* [RECORDS SHOWN]
:::

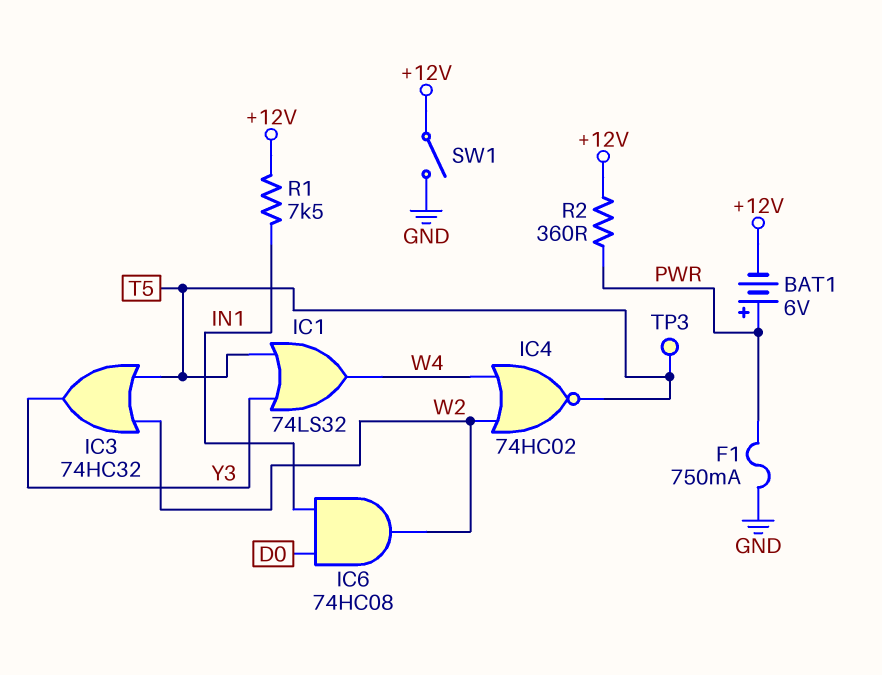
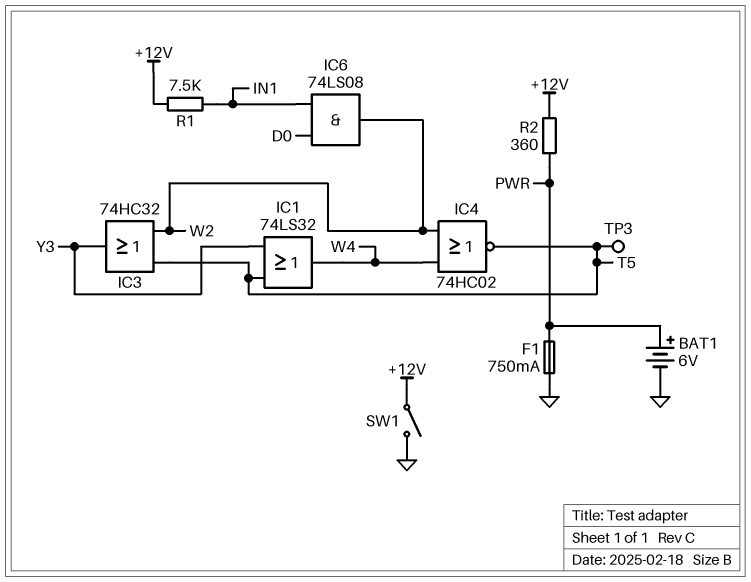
BAT1: 6V (plus PWR, minus +12V) -> 6V (plus PWR, minus GND)
IC6: AND 74HC08 (in D0, in IN1, out W2) -> AND 74LS08 (in D0, in IN1, out W2)

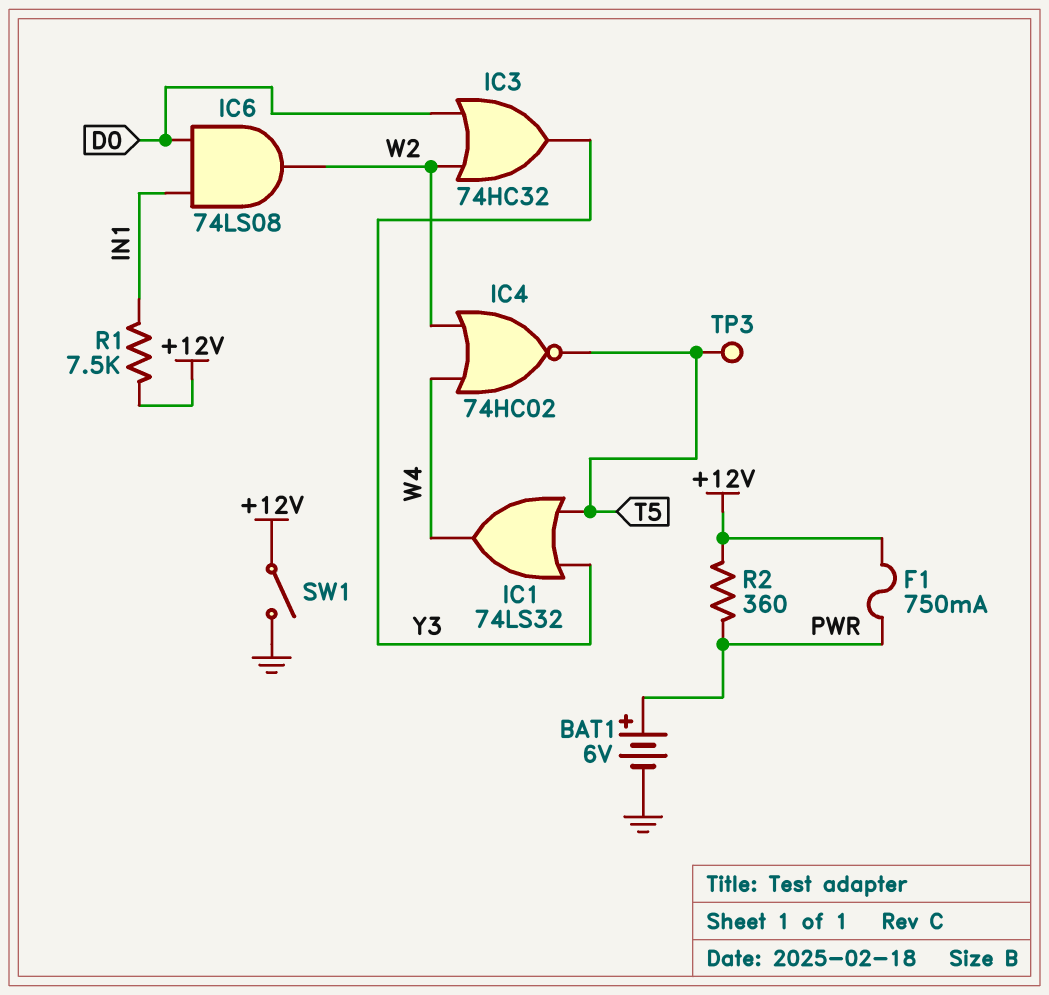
F1: 750mA (GND, PWR) -> 750mA (+12V, PWR)
IC3: OR 74HC32 (in T5, in W2, out Y3) -> OR 74HC32 (in D0, in W2, out Y3)

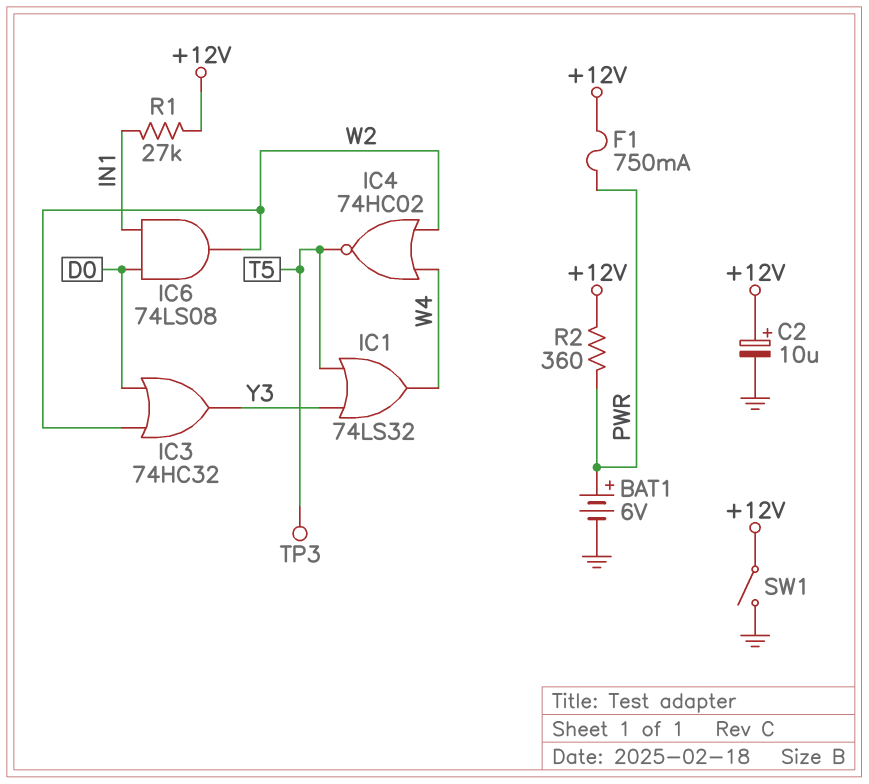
C2: none -> 10uF (plus +12V, minus GND)
R1: 7.5k (+12V, IN1) -> 27k (+12V, IN1)

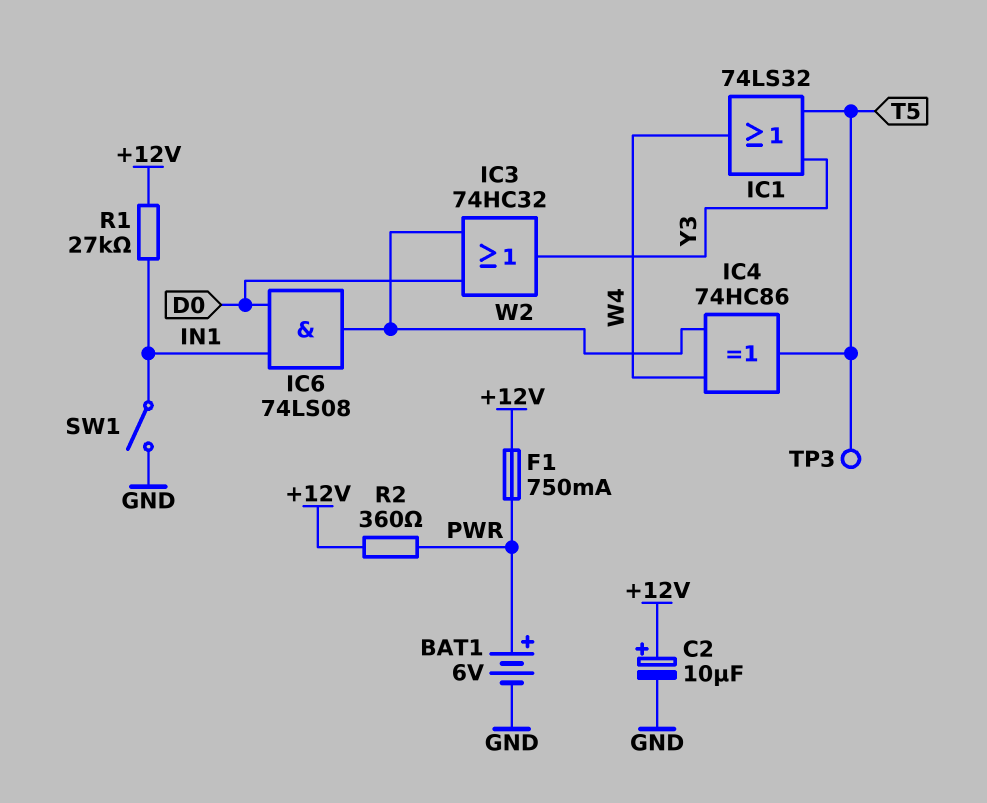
IC4: NOR 74HC02 (in W2, in W4, out T5) -> XOR 74HC86 (in W2, in W4, out T5)
SW1: switch (+12V, GND) -> switch (GND, IN1)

:::

* [PROBLEM TO WORK ON] Starting from the line where "C2: none -> 10uF (plus +12V, minus GND)" appears, copy every line through the end of the material, both ends included, but no pictures.

* [OUTPUT FOR THIS EXERCISE]
C2: none -> 10uF (plus +12V, minus GND)
R1: 7.5k (+12V, IN1) -> 27k (+12V, IN1)

IC4: NOR 74HC02 (in W2, in W4, out T5) -> XOR 74HC86 (in W2, in W4, out T5)
SW1: switch (+12V, GND) -> switch (GND, IN1)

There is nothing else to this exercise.